Return each line of the listing exactly, though without its images.
────────────────────────────────────────
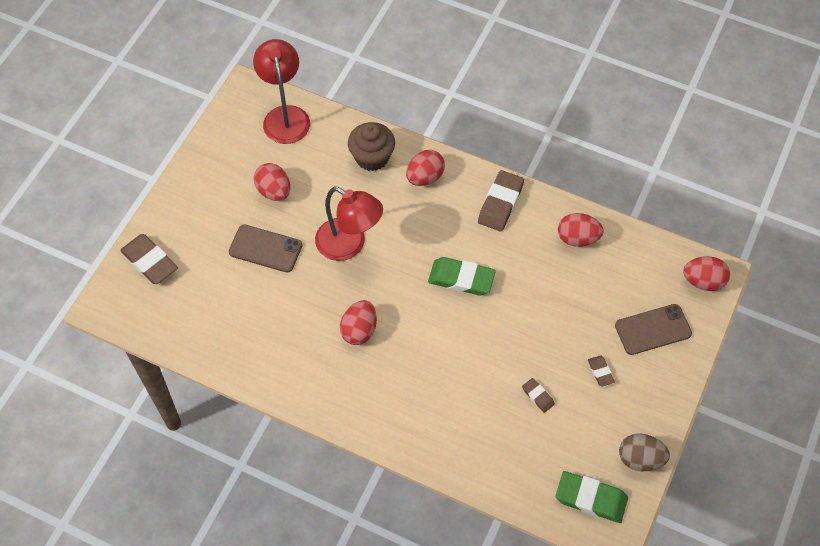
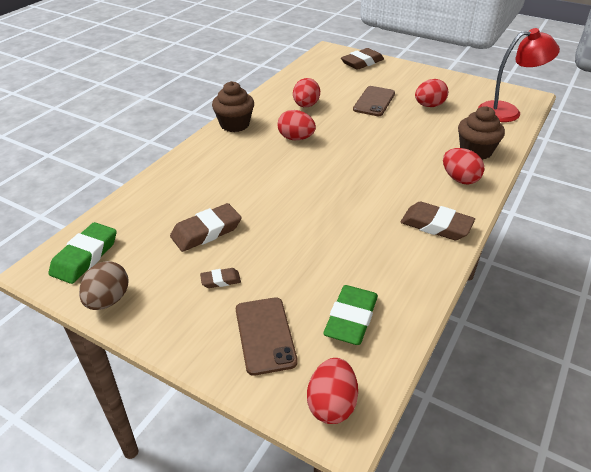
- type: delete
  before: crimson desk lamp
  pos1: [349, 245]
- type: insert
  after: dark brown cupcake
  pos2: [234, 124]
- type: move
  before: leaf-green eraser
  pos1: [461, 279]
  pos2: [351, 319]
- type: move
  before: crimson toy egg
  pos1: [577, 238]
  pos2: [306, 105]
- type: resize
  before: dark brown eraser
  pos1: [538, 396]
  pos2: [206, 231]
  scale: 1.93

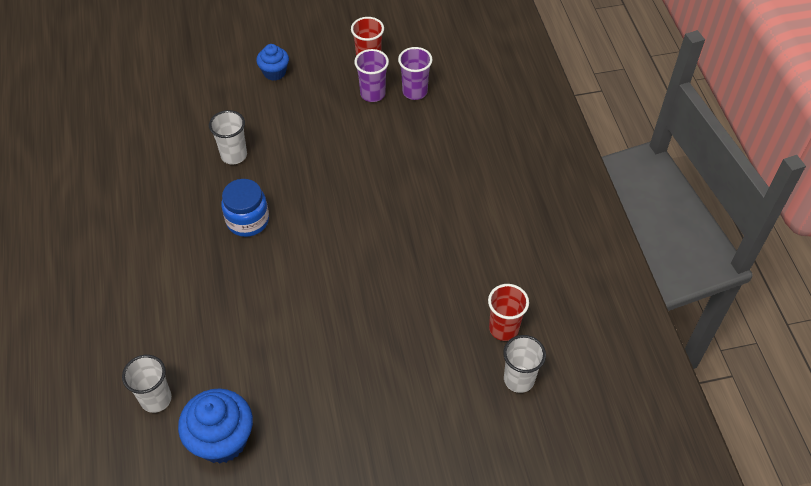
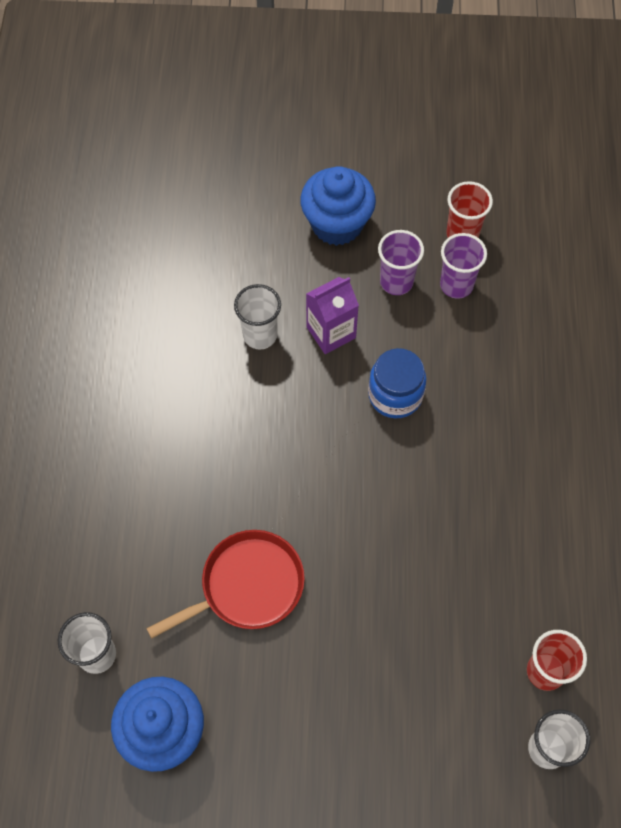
- type: insert
  after: crimson skillet
  pos2: [247, 586]
- type: insert
  after: purple carton
  pos2: [331, 332]
- type: move
  before: blue preserve jar
  pos1: [247, 220]
  pos2: [395, 395]
- type: move
  before: purple tumbler
  pos1: [414, 91]
  pos2: [396, 282]
- type: resize
  before: blue cupcake
  pos1: [274, 72]
  pos2: [337, 224]
  scale: 1.73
────────────────────────────────────────
▶ Task result
- type: delete
  before: crimson desk lamp
  pos1: [349, 245]
- type: insert
  after: dark brown cupcake
  pos2: [234, 124]
- type: move
  before: leaf-green eraser
  pos1: [461, 279]
  pos2: [351, 319]
- type: move
  before: crimson toy egg
  pos1: [577, 238]
  pos2: [306, 105]
- type: resize
  before: dark brown eraser
  pos1: [538, 396]
  pos2: [206, 231]
  scale: 1.93

- type: insert
  after: crimson skillet
  pos2: [247, 586]
- type: insert
  after: purple carton
  pos2: [331, 332]
- type: move
  before: blue preserve jar
  pos1: [247, 220]
  pos2: [395, 395]
- type: move
  before: purple tumbler
  pos1: [414, 91]
  pos2: [396, 282]
- type: resize
  before: blue cupcake
  pos1: [274, 72]
  pos2: [337, 224]
  scale: 1.73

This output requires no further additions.